Work required
Beginning with the line containing "D6: zener 4.7V" and ending with the last line of the records, set down every line exactly.

Data supplied
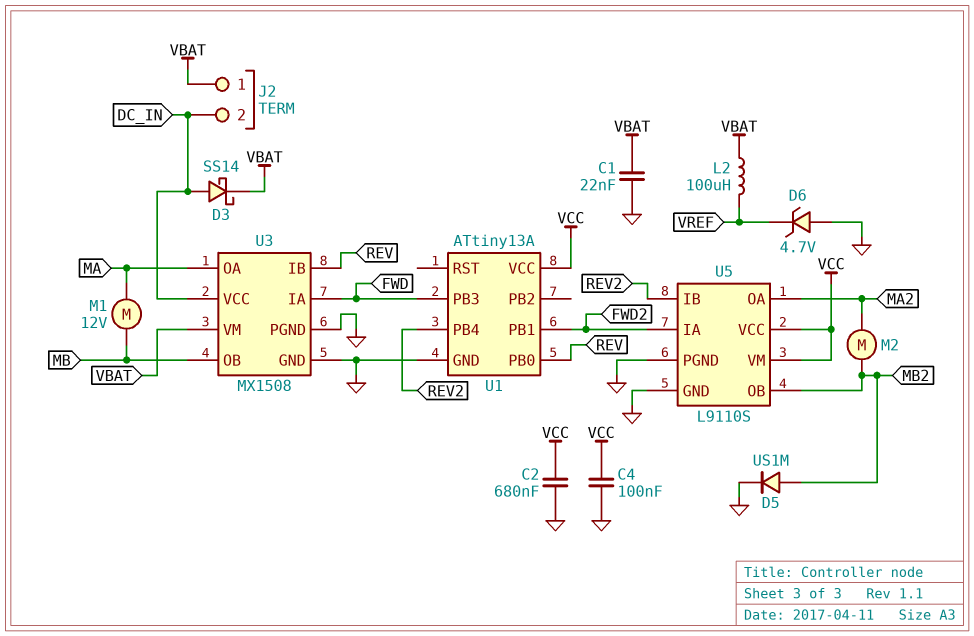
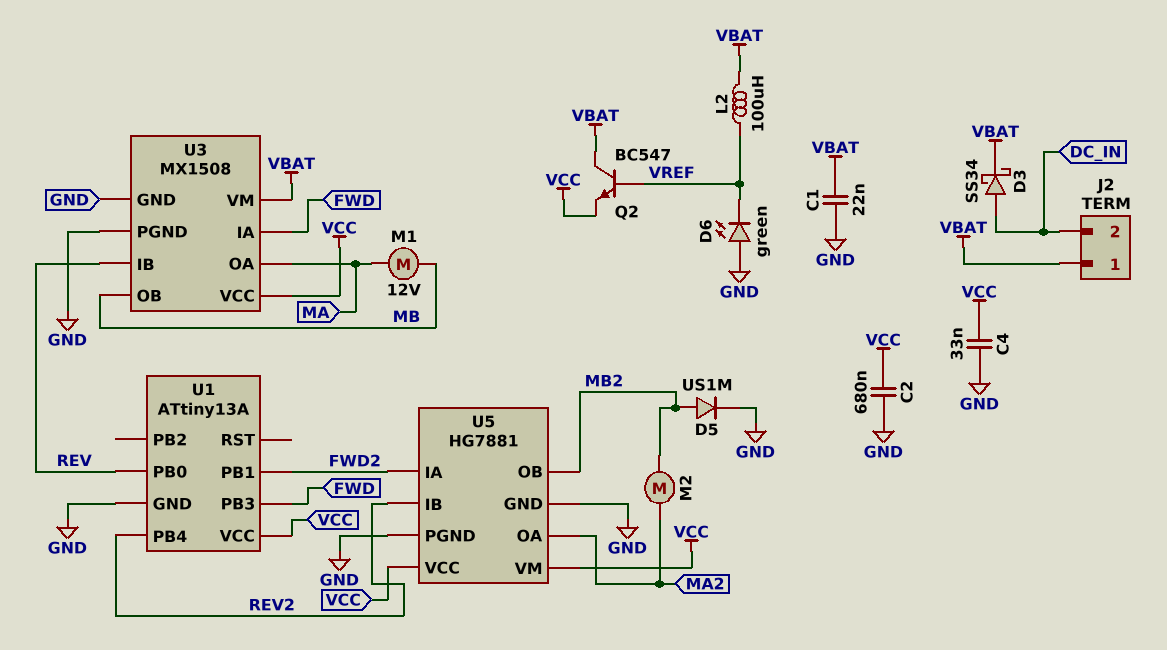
C4: 100nF (GND, VCC) -> 33nF (GND, VCC)
D3: schottky SS14 (A DC_IN, K VBAT) -> schottky SS34 (A DC_IN, K VBAT)
D6: zener 4.7V (A GND, K VREF) -> LED green (A GND, K VREF)
Q2: none -> NPN BC547 (B VREF, C VBAT, E VCC)
U3 pin VCC: DC_IN -> VCC
U5: L9110S -> HG7881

Response for this exercise
D6: zener 4.7V (A GND, K VREF) -> LED green (A GND, K VREF)
Q2: none -> NPN BC547 (B VREF, C VBAT, E VCC)
U3 pin VCC: DC_IN -> VCC
U5: L9110S -> HG7881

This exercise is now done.